_TASK OBJECTIVE_. Output a character-exact copy of the data, images removed.

_GIVEN DATA_.

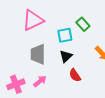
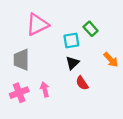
gray trapezoid: (38, 54) -> (21, 60), moved
pink arrow: (40, 81) -> (45, 89), turned -64

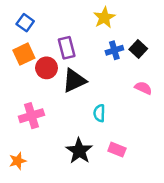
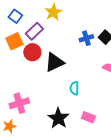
yellow star: (104, 18) -> (53, 12), moved
purple rectangle: (67, 48) -> (34, 31), moved, turned 60
pink cross: (31, 116) -> (19, 103), moved

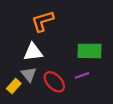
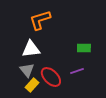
green rectangle: (89, 51) -> (84, 48), size x0.6
yellow rectangle: (14, 86) -> (32, 85), moved

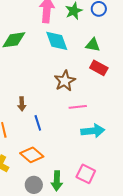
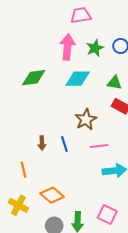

_RESULT OF THIS EXERCISE_.
gray trapezoid: (38, 54) -> (21, 60), moved
pink arrow: (40, 81) -> (45, 89), turned -64

yellow star: (104, 18) -> (53, 12), moved
purple rectangle: (67, 48) -> (34, 31), moved, turned 60
pink cross: (31, 116) -> (19, 103), moved

green rectangle: (89, 51) -> (84, 48), size x0.6
yellow rectangle: (14, 86) -> (32, 85), moved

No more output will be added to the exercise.